An exact, word-for-word copy of the entries is required, beginning at the line that contains "SW103: button (3V3, LEVEL)" and ending at the last line, both included.

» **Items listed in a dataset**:
■ ■ ■ ■

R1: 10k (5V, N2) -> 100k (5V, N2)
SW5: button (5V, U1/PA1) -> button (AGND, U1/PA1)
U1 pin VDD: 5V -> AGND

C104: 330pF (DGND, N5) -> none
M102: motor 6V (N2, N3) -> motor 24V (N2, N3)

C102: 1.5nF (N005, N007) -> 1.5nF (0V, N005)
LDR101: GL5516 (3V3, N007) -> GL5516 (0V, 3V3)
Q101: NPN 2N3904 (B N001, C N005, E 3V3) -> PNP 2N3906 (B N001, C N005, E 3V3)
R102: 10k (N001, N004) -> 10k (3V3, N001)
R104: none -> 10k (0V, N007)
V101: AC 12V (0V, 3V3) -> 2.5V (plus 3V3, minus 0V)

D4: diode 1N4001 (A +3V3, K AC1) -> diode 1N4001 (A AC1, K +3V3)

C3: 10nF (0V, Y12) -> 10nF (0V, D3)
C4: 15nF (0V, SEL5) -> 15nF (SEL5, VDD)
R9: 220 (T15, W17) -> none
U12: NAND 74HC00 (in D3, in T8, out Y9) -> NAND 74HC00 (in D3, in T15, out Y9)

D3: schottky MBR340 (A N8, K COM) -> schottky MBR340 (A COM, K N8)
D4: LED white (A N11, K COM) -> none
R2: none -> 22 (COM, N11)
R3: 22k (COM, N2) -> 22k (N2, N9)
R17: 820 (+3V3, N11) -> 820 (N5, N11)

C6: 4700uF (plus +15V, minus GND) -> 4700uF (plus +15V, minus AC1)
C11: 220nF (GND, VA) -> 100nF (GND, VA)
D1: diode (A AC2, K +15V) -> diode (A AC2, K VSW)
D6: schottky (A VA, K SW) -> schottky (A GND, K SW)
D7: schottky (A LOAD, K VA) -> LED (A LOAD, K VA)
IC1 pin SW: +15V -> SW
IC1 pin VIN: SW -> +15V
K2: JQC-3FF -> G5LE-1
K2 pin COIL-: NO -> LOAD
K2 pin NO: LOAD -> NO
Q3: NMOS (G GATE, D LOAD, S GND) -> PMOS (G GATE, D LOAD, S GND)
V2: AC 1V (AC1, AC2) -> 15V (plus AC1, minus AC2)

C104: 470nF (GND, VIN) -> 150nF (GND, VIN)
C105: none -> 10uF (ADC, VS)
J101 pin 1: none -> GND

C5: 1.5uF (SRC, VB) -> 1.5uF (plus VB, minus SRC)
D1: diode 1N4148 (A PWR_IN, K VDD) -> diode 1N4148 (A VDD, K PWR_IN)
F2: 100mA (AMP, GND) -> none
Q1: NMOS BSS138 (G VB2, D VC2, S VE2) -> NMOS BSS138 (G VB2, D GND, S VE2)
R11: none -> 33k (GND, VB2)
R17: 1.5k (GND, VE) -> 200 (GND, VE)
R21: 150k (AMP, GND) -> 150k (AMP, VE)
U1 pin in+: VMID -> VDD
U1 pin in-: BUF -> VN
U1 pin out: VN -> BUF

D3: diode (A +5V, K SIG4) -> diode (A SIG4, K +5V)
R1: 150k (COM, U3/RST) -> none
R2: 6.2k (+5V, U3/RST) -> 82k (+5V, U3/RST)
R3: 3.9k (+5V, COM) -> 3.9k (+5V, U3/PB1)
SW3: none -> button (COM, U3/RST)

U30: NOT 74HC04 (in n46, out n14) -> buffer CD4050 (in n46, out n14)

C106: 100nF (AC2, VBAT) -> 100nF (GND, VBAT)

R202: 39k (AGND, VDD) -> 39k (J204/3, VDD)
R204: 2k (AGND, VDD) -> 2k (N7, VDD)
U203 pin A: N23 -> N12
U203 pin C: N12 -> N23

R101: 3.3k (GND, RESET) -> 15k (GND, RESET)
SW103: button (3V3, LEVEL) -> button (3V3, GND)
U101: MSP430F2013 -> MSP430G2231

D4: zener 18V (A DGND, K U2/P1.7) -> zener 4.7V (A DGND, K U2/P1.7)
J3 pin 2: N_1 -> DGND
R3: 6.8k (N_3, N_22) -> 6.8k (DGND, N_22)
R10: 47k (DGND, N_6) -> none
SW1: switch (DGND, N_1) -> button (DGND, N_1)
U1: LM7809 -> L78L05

■ ■ ■ ■

» **Response to this exercise**:
SW103: button (3V3, LEVEL) -> button (3V3, GND)
U101: MSP430F2013 -> MSP430G2231

D4: zener 18V (A DGND, K U2/P1.7) -> zener 4.7V (A DGND, K U2/P1.7)
J3 pin 2: N_1 -> DGND
R3: 6.8k (N_3, N_22) -> 6.8k (DGND, N_22)
R10: 47k (DGND, N_6) -> none
SW1: switch (DGND, N_1) -> button (DGND, N_1)
U1: LM7809 -> L78L05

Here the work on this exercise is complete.